INPUT DATA below:
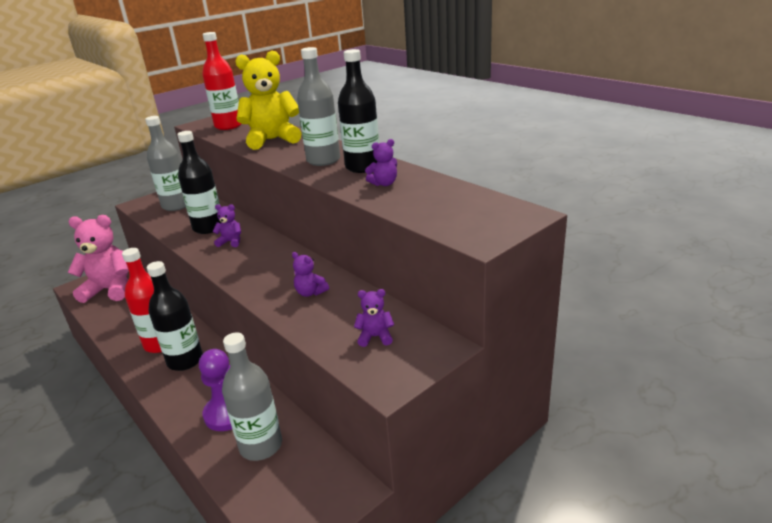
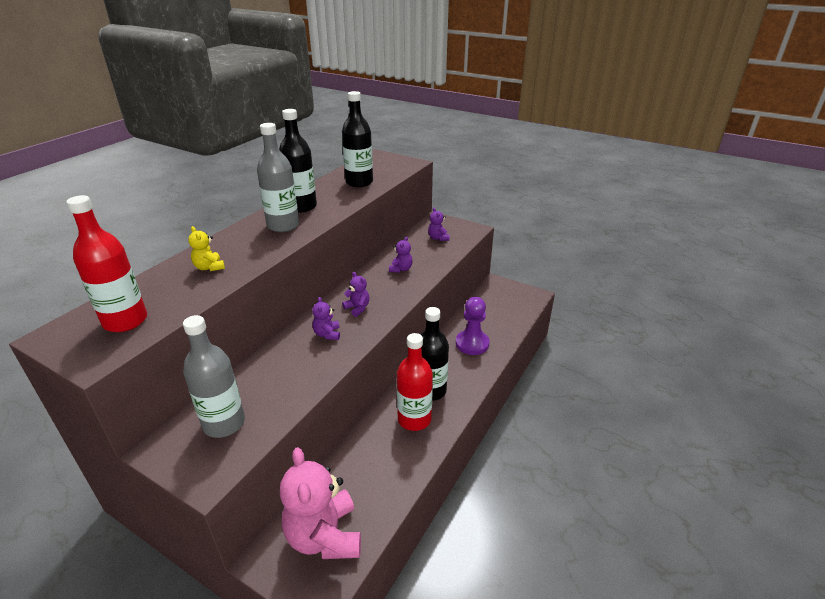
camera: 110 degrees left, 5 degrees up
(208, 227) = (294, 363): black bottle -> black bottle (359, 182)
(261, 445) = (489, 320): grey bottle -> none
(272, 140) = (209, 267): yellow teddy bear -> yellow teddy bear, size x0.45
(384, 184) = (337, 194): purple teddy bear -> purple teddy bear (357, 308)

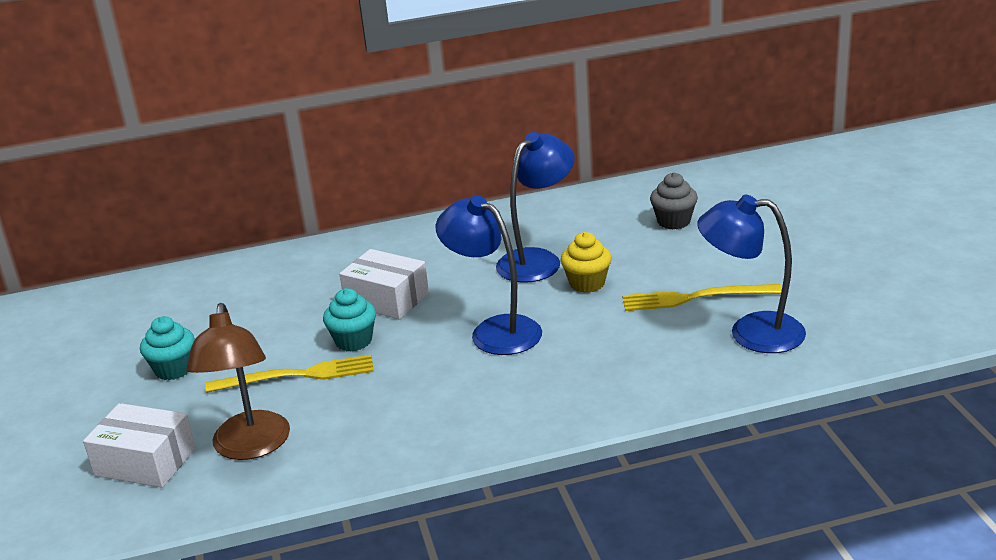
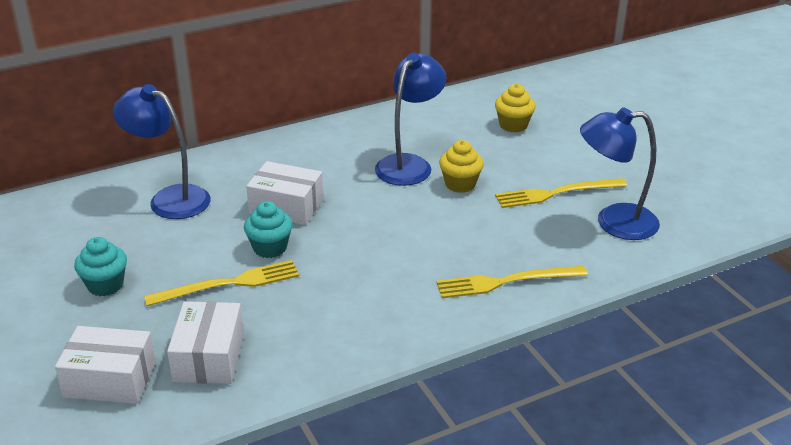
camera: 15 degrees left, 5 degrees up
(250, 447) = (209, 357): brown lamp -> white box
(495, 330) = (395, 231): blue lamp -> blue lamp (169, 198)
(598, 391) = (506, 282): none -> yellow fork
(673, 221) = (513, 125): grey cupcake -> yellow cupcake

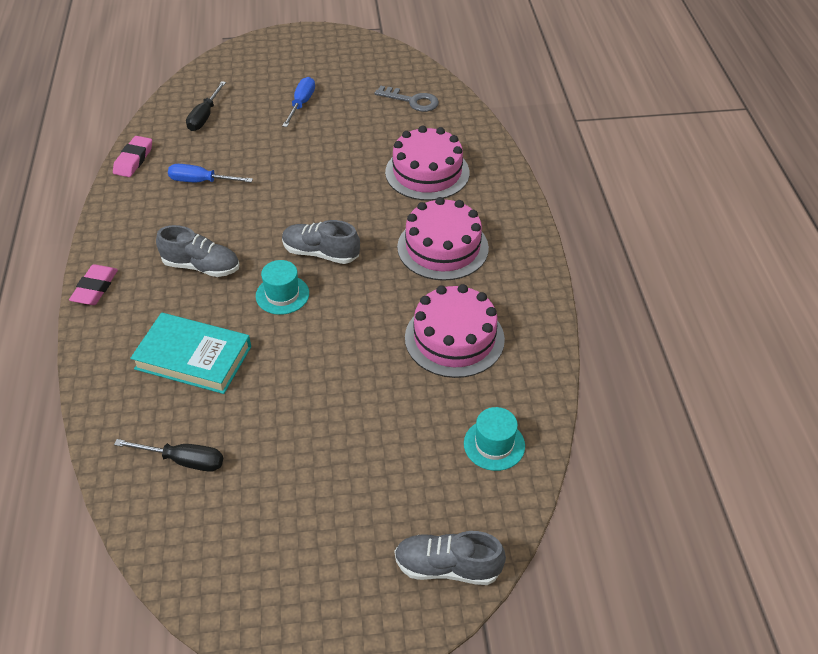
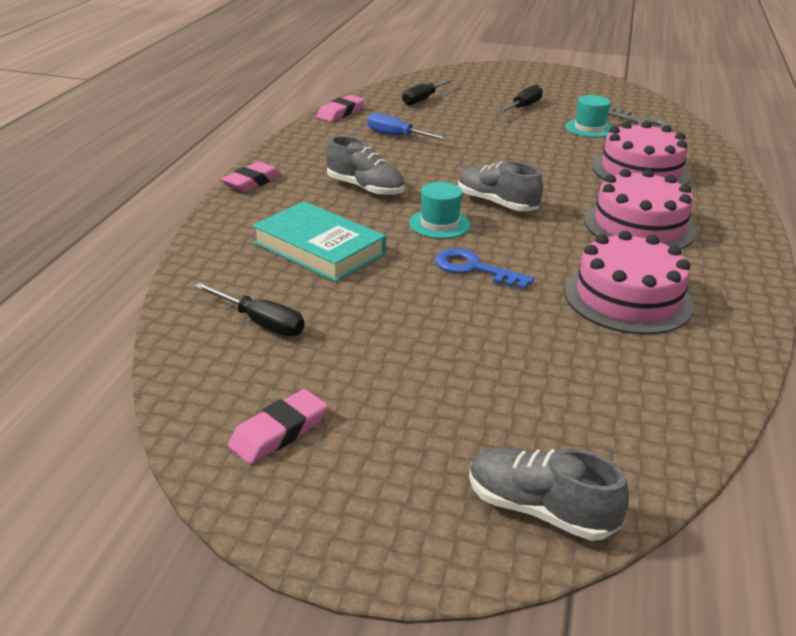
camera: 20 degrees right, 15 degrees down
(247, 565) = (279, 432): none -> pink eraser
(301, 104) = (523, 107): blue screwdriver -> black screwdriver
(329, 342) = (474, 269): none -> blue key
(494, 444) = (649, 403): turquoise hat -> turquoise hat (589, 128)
End of INPUT DATA.
— PROBLEM TO WORK ON —
Give the entries above again in full and exactly, but not the pictures.

— FINAL ANSWER —
camera: 110 degrees left, 5 degrees up
(208, 227) = (294, 363): black bottle -> black bottle (359, 182)
(261, 445) = (489, 320): grey bottle -> none
(272, 140) = (209, 267): yellow teddy bear -> yellow teddy bear, size x0.45
(384, 184) = (337, 194): purple teddy bear -> purple teddy bear (357, 308)

camera: 15 degrees left, 5 degrees up
(250, 447) = (209, 357): brown lamp -> white box
(495, 330) = (395, 231): blue lamp -> blue lamp (169, 198)
(598, 391) = (506, 282): none -> yellow fork
(673, 221) = (513, 125): grey cupcake -> yellow cupcake

camera: 20 degrees right, 15 degrees down
(247, 565) = (279, 432): none -> pink eraser
(301, 104) = (523, 107): blue screwdriver -> black screwdriver
(329, 342) = (474, 269): none -> blue key
(494, 444) = (649, 403): turquoise hat -> turquoise hat (589, 128)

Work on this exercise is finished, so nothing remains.